Turn the records, from the first line through the line containing "gray square at", into a JSON list of strings with one string per line, leaving out any blank lines.

Data records

[start]

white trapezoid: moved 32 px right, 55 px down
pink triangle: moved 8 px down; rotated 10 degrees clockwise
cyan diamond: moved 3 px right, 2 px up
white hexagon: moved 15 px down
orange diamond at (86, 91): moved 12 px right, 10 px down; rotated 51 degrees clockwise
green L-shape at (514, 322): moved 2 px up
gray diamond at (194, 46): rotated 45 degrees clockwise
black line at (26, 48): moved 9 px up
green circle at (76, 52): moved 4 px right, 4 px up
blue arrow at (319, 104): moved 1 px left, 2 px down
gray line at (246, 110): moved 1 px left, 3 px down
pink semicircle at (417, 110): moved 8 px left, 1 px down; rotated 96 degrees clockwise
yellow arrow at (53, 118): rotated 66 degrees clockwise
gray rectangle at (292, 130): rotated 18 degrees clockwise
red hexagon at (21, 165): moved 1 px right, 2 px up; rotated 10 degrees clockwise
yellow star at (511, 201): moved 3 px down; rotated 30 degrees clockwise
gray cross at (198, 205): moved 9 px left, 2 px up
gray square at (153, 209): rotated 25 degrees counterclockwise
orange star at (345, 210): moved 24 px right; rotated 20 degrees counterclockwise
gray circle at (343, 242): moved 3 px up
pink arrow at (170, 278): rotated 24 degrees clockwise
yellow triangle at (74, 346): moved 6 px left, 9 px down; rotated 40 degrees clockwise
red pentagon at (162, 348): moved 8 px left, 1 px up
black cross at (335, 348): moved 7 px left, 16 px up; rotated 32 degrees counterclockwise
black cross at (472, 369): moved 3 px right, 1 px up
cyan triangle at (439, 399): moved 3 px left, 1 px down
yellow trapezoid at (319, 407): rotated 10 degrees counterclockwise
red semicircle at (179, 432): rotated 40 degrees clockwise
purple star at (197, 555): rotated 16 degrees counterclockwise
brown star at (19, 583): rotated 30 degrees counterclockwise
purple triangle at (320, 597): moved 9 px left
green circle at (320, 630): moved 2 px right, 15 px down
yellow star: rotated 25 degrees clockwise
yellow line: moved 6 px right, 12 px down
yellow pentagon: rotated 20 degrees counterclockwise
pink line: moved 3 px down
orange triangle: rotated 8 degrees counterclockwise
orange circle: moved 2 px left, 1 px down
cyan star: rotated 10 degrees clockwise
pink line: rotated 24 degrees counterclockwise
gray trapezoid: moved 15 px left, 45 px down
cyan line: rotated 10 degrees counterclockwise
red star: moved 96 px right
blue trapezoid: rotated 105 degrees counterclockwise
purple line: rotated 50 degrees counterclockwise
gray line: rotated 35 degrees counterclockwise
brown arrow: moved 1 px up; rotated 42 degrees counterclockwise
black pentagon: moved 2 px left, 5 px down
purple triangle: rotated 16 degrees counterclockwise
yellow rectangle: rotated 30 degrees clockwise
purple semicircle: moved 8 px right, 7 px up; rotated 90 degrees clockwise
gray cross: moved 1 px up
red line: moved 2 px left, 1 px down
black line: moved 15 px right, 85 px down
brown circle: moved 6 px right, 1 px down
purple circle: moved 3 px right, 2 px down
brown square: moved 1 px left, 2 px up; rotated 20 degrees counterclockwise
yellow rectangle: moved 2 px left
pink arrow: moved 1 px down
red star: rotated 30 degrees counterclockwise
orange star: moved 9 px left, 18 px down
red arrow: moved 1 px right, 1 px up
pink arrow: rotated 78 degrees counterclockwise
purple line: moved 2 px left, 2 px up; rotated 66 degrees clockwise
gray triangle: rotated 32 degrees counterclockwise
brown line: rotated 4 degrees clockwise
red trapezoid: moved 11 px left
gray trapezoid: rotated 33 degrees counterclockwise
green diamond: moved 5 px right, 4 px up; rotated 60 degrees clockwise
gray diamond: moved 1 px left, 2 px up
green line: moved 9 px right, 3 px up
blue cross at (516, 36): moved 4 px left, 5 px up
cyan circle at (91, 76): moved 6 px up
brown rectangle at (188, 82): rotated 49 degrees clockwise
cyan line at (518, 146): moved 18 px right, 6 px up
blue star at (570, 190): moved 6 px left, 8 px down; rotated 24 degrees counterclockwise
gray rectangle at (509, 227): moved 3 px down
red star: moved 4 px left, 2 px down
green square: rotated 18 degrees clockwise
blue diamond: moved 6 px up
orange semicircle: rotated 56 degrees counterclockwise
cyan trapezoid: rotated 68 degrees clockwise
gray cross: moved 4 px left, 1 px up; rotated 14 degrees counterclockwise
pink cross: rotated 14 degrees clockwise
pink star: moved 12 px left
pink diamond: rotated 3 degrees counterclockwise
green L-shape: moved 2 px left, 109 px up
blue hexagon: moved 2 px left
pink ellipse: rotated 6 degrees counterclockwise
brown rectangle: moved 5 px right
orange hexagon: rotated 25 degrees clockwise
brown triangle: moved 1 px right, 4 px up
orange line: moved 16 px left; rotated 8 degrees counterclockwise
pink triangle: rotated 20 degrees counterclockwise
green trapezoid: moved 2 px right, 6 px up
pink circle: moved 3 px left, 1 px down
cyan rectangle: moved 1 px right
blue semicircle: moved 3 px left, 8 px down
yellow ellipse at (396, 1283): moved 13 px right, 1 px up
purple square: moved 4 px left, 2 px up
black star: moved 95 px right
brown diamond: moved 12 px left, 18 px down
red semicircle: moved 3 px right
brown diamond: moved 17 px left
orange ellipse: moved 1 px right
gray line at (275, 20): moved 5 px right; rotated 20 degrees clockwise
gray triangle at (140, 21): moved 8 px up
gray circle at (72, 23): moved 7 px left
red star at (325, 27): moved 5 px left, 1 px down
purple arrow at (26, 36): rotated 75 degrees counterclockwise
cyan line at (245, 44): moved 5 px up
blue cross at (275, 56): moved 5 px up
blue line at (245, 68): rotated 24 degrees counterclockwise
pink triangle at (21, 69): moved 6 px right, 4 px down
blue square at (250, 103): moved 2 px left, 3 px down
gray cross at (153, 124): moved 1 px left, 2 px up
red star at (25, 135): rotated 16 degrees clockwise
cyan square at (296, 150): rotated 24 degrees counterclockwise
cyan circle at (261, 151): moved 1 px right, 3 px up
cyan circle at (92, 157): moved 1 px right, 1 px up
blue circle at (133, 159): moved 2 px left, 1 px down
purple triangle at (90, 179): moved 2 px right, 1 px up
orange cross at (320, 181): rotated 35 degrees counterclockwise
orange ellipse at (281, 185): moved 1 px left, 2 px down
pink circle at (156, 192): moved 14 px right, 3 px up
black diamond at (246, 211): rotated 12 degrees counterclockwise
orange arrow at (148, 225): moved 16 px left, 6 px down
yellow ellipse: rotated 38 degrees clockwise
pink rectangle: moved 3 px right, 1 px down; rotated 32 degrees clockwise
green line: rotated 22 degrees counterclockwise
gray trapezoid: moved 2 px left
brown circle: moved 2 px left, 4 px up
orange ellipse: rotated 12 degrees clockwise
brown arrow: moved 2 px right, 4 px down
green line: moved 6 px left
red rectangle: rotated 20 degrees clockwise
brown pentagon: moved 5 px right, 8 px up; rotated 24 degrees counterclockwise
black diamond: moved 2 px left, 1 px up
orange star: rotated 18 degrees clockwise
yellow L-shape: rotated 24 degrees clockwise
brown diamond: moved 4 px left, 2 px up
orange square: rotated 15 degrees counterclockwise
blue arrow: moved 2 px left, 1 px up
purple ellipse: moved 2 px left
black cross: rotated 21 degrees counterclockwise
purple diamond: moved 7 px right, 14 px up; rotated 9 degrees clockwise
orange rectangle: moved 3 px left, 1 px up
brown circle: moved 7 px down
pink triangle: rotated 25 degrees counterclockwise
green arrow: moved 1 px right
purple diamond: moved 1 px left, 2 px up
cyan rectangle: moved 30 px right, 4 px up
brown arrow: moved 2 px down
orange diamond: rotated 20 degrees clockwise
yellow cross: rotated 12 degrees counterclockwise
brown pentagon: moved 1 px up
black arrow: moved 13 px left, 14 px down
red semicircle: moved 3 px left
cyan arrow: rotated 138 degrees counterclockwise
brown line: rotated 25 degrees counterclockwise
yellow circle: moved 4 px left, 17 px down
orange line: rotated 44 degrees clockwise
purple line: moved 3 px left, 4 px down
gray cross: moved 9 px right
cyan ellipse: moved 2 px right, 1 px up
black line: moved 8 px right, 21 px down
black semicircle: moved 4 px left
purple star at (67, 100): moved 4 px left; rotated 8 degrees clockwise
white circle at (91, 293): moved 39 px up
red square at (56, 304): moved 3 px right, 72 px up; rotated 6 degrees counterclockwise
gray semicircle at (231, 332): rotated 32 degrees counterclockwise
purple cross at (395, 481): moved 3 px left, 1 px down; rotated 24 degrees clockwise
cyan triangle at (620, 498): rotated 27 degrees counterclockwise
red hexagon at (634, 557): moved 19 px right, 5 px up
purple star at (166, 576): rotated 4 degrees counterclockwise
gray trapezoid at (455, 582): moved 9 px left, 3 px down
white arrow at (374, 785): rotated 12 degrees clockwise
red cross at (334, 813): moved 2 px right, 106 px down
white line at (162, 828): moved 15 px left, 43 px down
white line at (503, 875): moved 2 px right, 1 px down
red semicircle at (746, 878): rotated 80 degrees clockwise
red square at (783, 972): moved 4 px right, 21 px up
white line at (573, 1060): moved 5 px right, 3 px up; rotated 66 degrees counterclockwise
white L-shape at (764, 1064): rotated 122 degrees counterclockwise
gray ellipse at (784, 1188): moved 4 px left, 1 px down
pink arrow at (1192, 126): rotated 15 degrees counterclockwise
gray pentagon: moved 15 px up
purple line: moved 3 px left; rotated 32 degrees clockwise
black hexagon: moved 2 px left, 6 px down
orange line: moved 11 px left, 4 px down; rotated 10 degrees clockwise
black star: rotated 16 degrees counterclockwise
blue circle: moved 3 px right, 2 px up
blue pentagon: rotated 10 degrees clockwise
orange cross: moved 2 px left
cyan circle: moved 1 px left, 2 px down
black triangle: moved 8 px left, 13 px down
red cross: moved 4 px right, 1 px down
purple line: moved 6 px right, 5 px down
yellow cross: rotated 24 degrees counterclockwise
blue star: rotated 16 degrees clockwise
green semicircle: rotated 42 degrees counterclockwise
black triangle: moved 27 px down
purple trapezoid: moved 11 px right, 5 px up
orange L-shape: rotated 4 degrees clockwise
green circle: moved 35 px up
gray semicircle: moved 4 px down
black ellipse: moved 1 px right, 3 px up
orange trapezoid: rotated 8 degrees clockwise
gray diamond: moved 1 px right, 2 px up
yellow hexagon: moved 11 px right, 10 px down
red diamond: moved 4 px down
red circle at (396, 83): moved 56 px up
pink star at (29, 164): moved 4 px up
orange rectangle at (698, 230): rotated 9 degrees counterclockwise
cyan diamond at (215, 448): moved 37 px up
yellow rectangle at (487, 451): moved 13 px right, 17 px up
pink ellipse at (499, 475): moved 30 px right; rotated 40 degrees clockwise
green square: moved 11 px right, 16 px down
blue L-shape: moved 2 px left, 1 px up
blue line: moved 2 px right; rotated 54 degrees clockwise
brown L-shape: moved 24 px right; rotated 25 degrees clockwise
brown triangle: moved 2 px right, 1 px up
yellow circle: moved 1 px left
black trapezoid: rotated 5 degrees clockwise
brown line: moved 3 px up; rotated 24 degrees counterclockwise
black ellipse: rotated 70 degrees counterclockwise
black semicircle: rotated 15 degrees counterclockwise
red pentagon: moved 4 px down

[end]

### Result:
[
  "white trapezoid: moved 32 px right, 55 px down",
  "pink triangle: moved 8 px down; rotated 10 degrees clockwise",
  "cyan diamond: moved 3 px right, 2 px up",
  "white hexagon: moved 15 px down",
  "orange diamond at (86, 91): moved 12 px right, 10 px down; rotated 51 degrees clockwise",
  "green L-shape at (514, 322): moved 2 px up",
  "gray diamond at (194, 46): rotated 45 degrees clockwise",
  "black line at (26, 48): moved 9 px up",
  "green circle at (76, 52): moved 4 px right, 4 px up",
  "blue arrow at (319, 104): moved 1 px left, 2 px down",
  "gray line at (246, 110): moved 1 px left, 3 px down",
  "pink semicircle at (417, 110): moved 8 px left, 1 px down; rotated 96 degrees clockwise",
  "yellow arrow at (53, 118): rotated 66 degrees clockwise",
  "gray rectangle at (292, 130): rotated 18 degrees clockwise",
  "red hexagon at (21, 165): moved 1 px right, 2 px up; rotated 10 degrees clockwise",
  "yellow star at (511, 201): moved 3 px down; rotated 30 degrees clockwise",
  "gray cross at (198, 205): moved 9 px left, 2 px up",
  "gray square at (153, 209): rotated 25 degrees counterclockwise"
]